What the task requires =
Return the lines of the material below exactly, beginning with the line that has "HALL3: KY-003 -> A3144" in it and finishing with the line that has "RADIO3 pin CSN: D0 -> D5" in it. Leave all pictures aside.

Information shown =
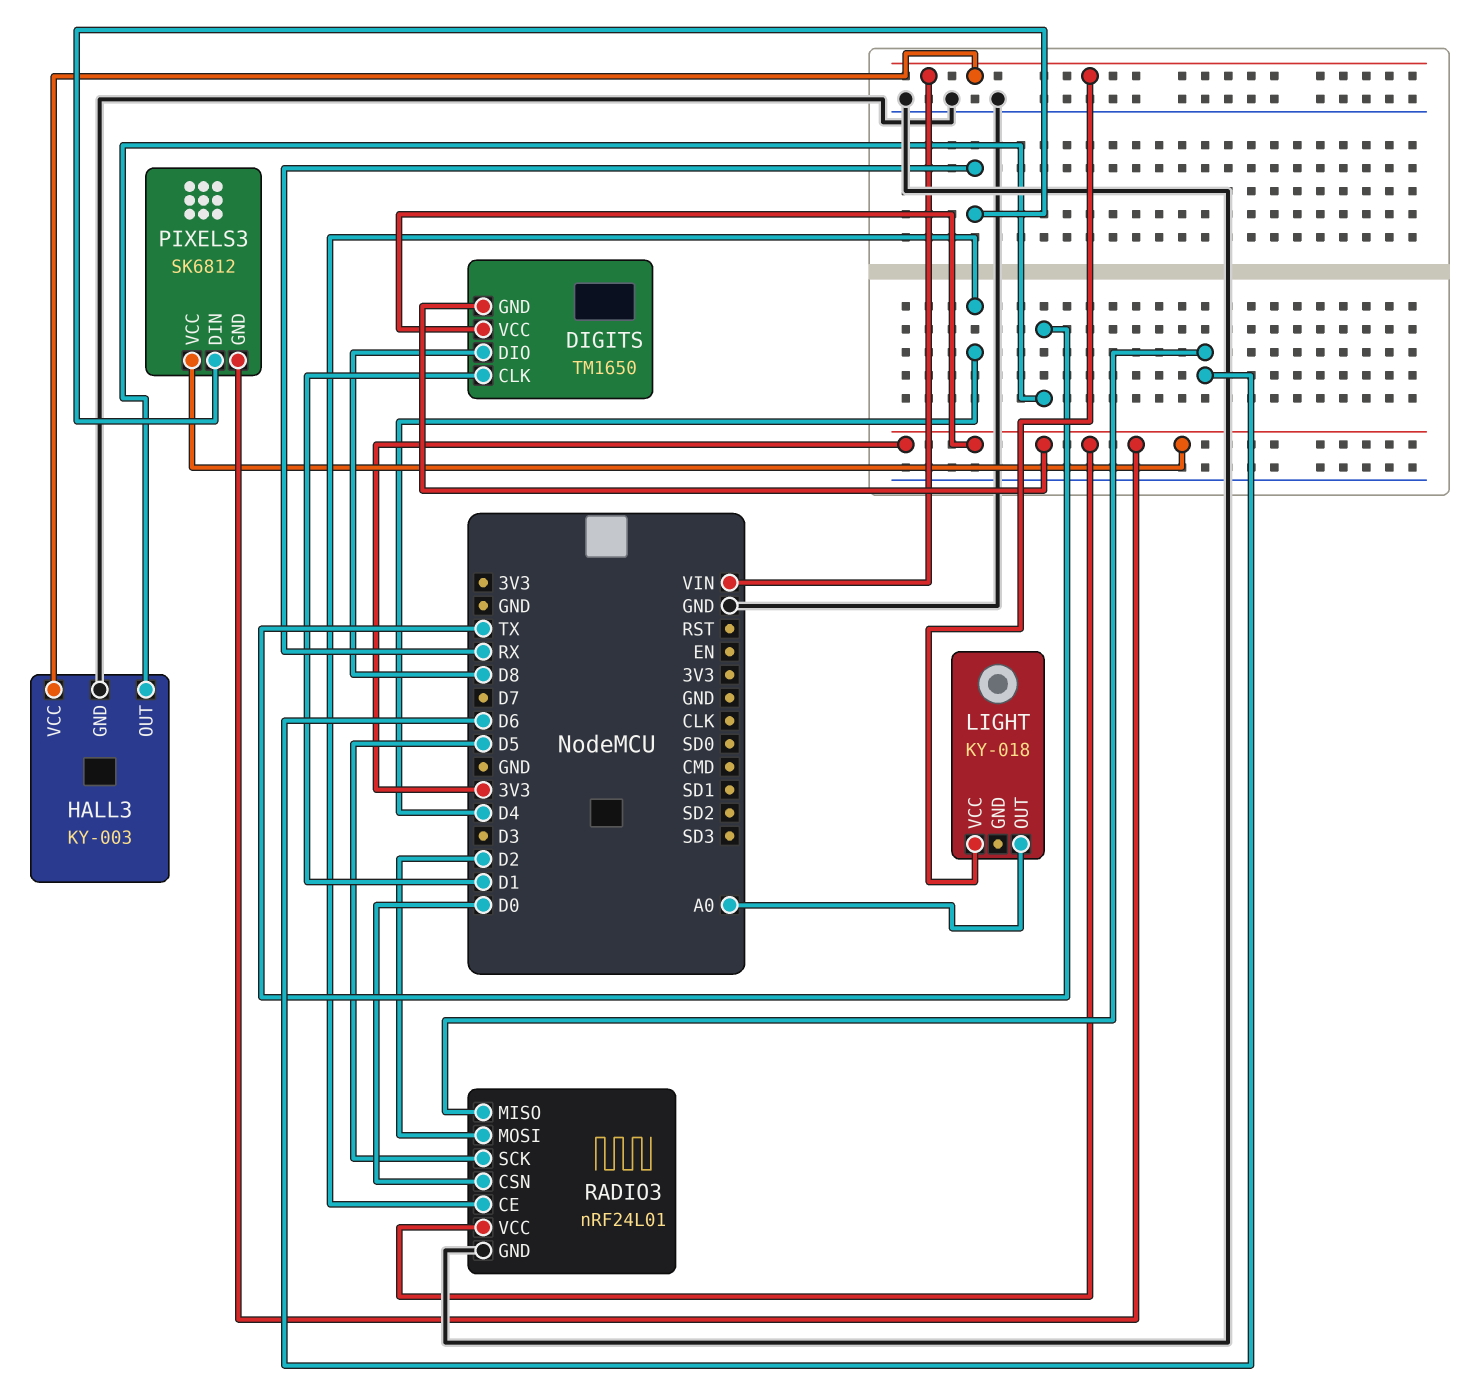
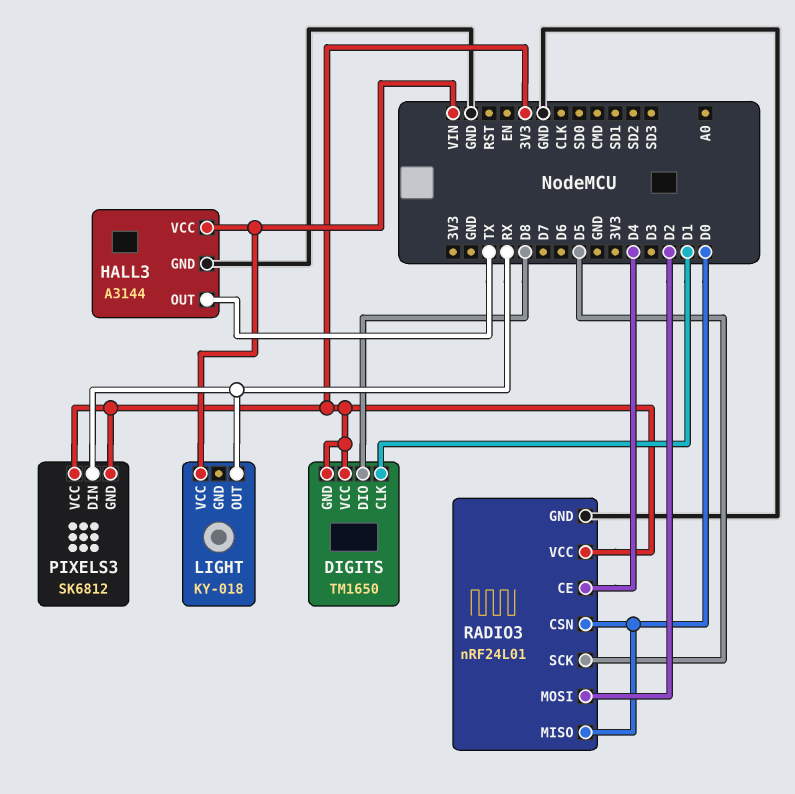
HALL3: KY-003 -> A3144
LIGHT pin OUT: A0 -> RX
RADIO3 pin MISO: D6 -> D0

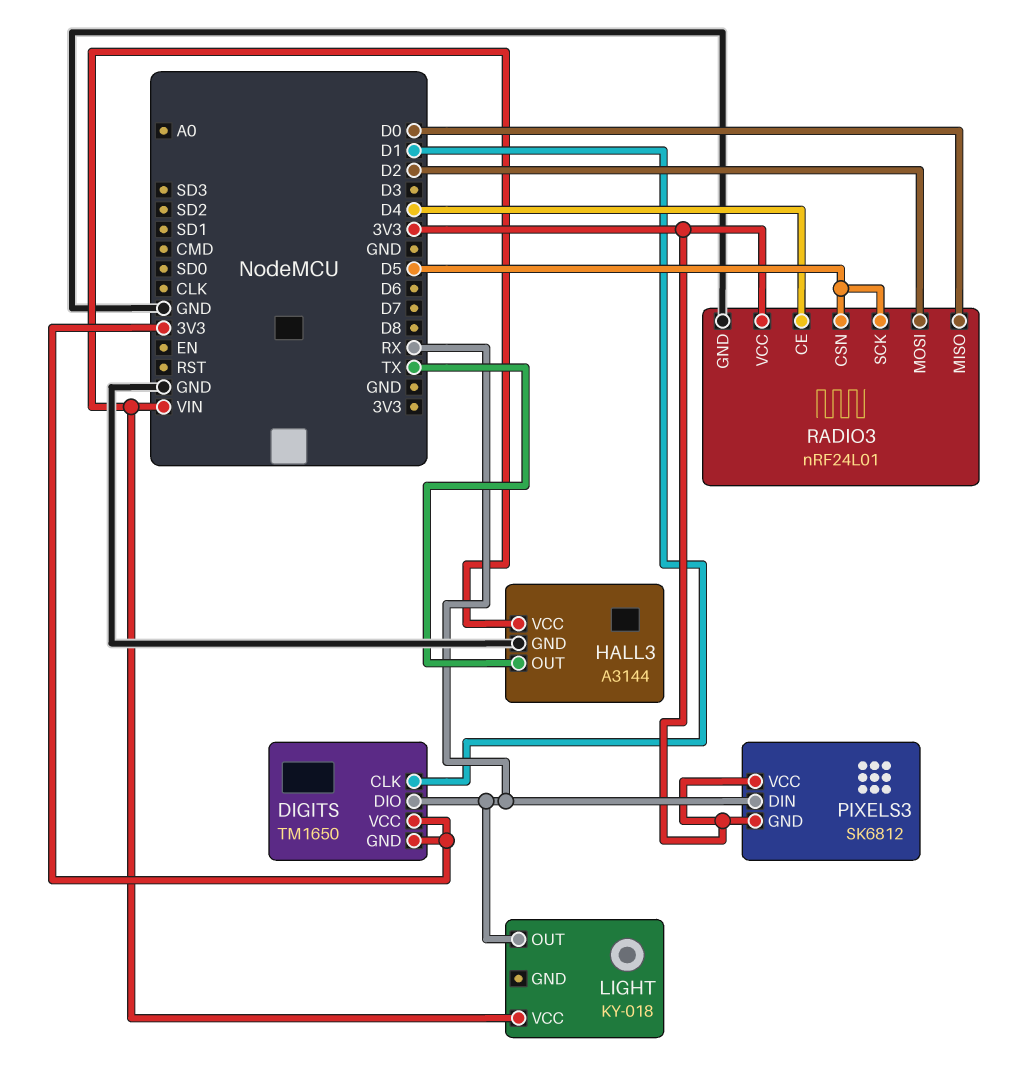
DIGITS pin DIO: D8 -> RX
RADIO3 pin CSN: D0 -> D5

* * *

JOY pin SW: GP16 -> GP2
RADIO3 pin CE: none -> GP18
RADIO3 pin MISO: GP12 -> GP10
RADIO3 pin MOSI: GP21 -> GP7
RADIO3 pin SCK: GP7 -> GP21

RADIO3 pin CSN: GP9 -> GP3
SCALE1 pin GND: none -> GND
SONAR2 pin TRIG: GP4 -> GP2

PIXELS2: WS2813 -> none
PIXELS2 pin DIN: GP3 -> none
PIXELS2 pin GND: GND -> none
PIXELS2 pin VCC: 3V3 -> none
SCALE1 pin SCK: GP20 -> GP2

---

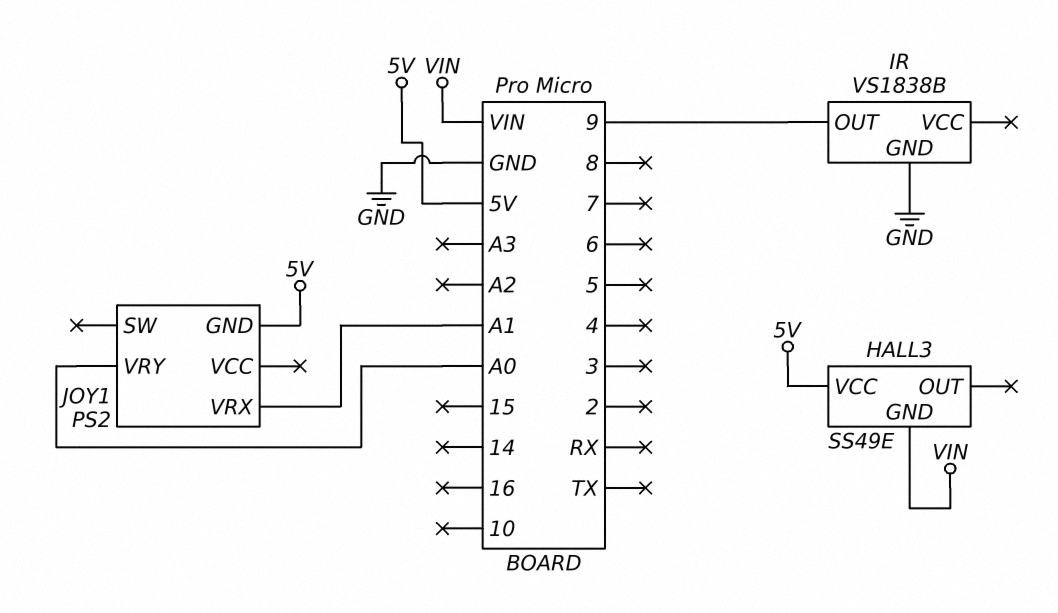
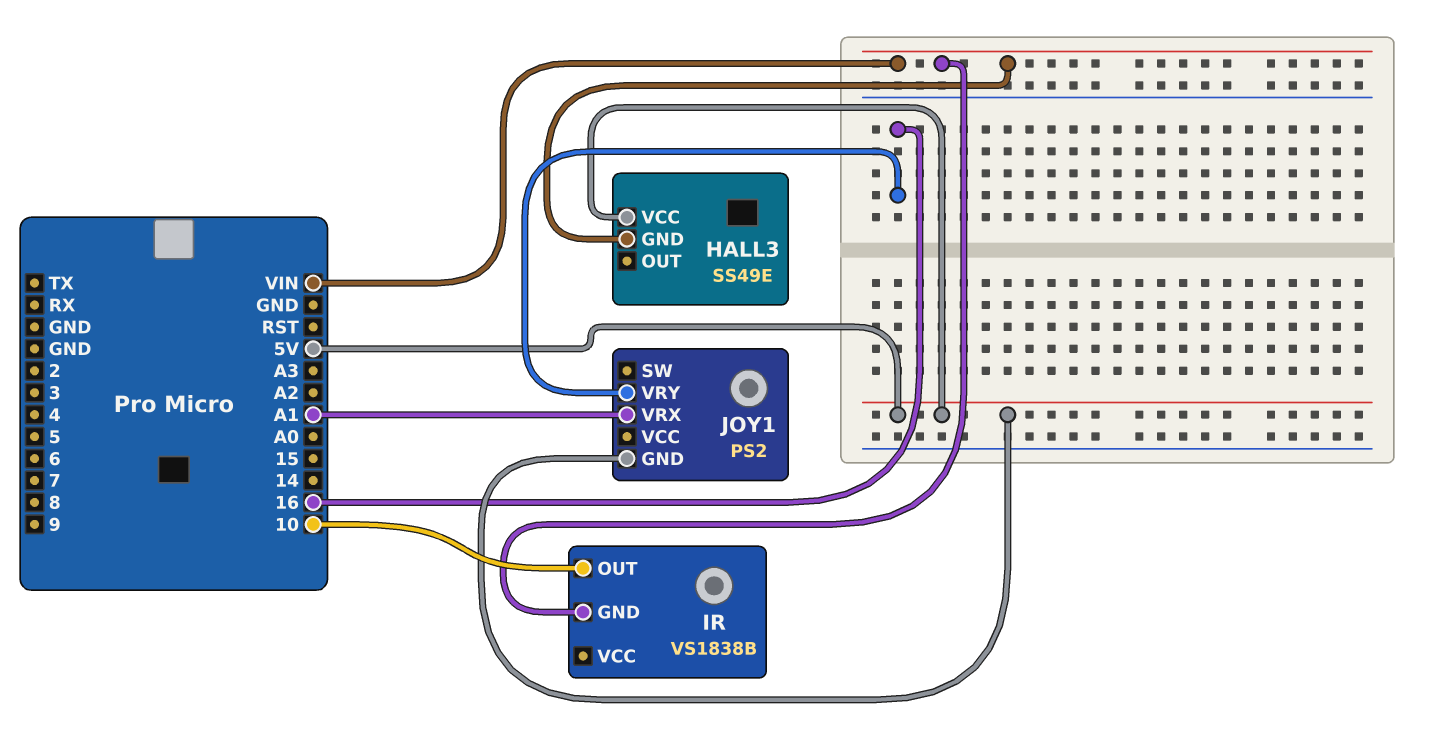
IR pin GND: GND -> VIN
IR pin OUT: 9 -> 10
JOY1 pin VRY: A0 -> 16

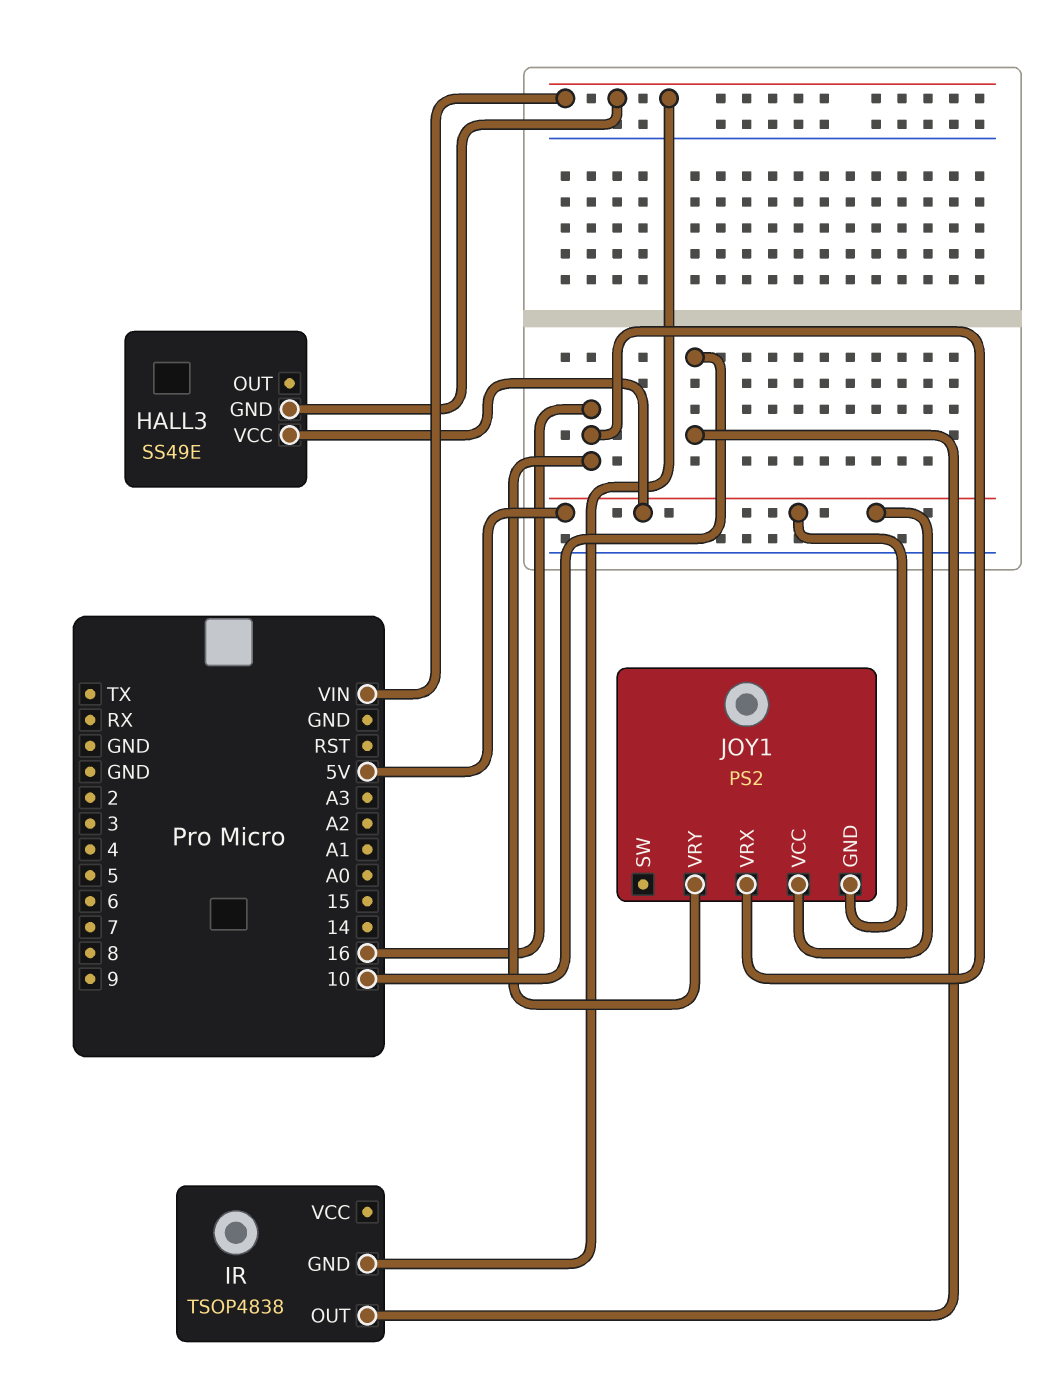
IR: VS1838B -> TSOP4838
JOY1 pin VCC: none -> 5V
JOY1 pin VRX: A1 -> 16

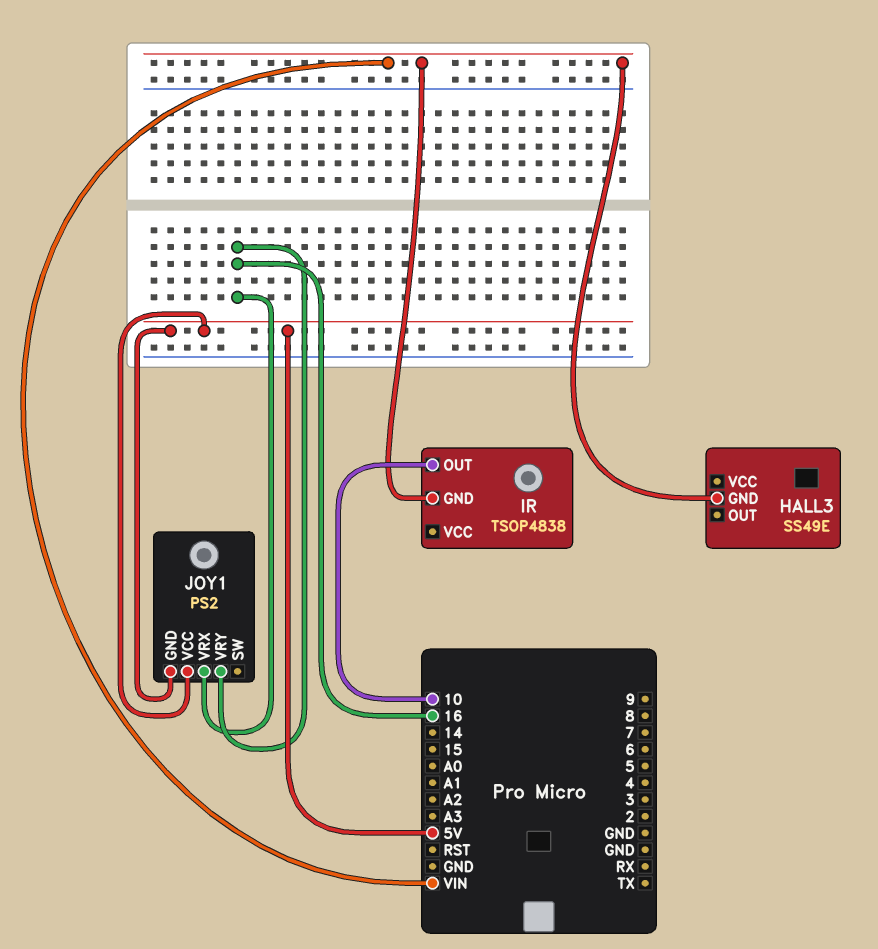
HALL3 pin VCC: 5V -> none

Written response =
HALL3: KY-003 -> A3144
LIGHT pin OUT: A0 -> RX
RADIO3 pin MISO: D6 -> D0

DIGITS pin DIO: D8 -> RX
RADIO3 pin CSN: D0 -> D5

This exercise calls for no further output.